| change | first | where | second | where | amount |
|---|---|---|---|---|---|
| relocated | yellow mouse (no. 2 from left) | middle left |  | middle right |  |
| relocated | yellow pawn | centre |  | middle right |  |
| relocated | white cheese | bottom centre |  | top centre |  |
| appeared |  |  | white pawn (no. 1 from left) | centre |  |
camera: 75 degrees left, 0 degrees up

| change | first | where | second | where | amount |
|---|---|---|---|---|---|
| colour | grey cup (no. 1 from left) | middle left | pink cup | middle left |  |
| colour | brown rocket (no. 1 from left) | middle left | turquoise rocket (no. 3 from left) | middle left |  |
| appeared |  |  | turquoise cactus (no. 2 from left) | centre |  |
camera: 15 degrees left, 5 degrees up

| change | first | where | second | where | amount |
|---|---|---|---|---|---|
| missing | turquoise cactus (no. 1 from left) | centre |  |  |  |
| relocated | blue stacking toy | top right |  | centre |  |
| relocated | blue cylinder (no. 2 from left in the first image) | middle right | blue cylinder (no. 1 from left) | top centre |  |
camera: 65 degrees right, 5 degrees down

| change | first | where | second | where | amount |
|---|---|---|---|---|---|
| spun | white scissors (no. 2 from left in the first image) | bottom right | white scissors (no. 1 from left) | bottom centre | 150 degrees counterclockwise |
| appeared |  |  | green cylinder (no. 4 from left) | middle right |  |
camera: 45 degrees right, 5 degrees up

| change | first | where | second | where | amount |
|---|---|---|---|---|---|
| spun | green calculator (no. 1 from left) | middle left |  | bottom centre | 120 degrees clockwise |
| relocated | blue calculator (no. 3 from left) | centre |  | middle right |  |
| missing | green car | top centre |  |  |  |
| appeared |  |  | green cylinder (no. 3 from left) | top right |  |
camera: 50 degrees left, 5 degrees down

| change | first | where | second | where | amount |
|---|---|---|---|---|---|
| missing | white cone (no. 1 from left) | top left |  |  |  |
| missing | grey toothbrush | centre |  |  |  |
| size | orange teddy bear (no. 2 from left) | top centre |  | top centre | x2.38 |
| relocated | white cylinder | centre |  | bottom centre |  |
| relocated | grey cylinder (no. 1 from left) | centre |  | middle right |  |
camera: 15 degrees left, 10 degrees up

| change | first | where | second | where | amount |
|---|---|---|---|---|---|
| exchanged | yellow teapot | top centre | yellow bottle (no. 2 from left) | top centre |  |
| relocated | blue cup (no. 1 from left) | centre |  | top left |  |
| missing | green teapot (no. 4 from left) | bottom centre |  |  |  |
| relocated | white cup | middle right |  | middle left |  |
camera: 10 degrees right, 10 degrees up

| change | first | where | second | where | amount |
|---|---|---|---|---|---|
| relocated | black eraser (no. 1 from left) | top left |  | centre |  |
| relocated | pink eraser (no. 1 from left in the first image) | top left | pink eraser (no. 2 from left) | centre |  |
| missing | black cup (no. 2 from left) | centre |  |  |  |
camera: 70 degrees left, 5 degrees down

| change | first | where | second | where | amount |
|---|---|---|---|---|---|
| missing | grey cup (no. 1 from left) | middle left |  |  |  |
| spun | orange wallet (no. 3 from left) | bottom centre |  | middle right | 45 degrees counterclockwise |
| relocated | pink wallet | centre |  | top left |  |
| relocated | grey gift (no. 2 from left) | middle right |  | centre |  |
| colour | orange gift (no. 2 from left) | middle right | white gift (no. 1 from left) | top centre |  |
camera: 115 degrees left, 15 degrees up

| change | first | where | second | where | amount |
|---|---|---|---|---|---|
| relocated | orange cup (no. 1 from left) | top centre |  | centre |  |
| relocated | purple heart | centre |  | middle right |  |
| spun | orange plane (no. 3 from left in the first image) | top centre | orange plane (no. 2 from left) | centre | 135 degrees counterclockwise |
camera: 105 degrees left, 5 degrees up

◆ ◆ ◆ ◆

> **Problem to solve**: Go through the listing above, and whenever a line holds the word "down", copy it.

> **Your solution**:
camera: 65 degrees right, 5 degrees down
camera: 50 degrees left, 5 degrees down
camera: 70 degrees left, 5 degrees down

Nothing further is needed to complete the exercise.